• What to do:
Scan the records for "orange". Show the matching lines.

• Exercise data:
= = =
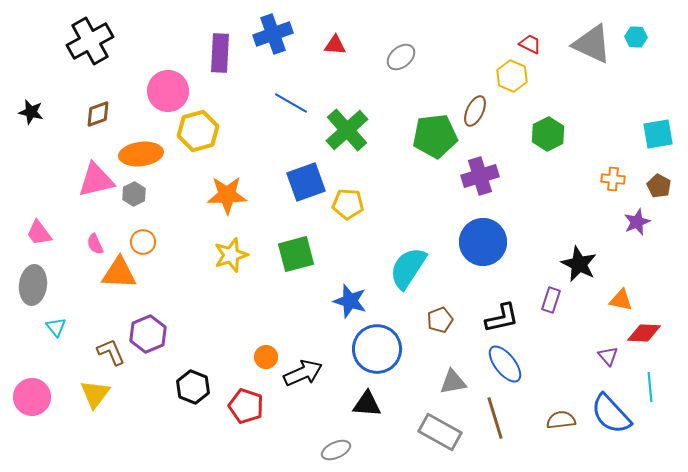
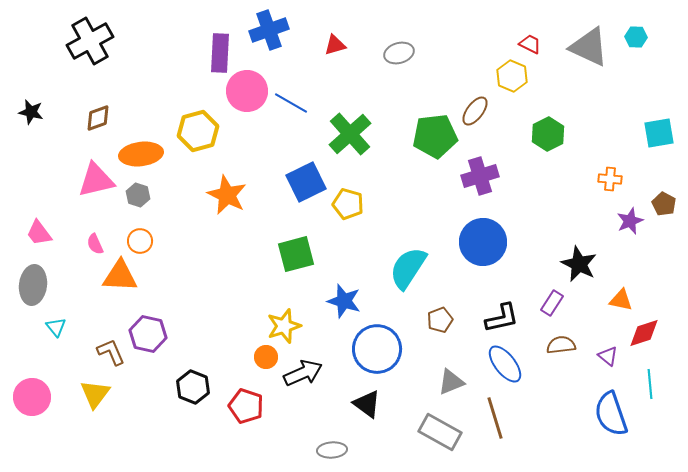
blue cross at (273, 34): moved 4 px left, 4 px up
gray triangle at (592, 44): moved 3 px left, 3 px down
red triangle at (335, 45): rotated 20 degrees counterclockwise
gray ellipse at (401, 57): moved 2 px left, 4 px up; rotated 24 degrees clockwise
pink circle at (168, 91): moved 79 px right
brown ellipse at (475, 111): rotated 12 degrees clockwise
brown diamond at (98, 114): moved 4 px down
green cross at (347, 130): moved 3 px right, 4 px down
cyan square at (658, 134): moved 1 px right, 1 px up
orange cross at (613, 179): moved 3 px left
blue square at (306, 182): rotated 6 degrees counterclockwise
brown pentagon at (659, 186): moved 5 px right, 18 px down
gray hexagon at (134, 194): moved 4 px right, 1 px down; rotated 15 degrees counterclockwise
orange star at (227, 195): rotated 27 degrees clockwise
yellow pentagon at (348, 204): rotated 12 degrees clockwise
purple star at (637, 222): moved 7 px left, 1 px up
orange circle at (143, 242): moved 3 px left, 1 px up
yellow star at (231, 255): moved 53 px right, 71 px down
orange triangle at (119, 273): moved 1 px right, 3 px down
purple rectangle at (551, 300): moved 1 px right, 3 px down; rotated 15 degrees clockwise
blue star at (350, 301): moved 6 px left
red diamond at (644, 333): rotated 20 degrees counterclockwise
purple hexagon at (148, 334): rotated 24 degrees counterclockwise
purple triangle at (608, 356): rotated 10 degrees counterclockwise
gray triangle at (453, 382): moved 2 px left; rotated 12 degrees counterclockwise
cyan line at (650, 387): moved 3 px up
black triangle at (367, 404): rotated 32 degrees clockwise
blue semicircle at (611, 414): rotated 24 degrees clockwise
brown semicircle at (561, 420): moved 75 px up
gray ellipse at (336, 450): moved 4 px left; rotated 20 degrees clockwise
= = =
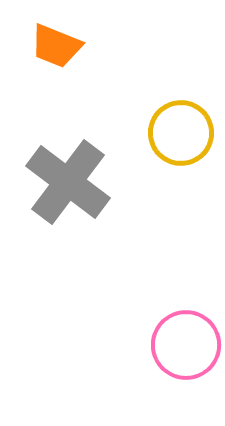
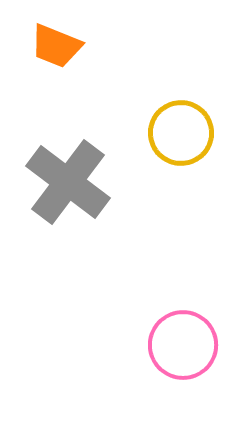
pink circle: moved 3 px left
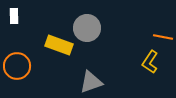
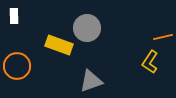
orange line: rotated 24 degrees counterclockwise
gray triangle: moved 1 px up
= = =
• Answer area:
orange cross at (613, 179): moved 3 px left
orange star at (227, 195): rotated 27 degrees clockwise
orange circle at (143, 242): moved 3 px left, 1 px up
orange triangle at (119, 273): moved 1 px right, 3 px down
orange line: rotated 24 degrees counterclockwise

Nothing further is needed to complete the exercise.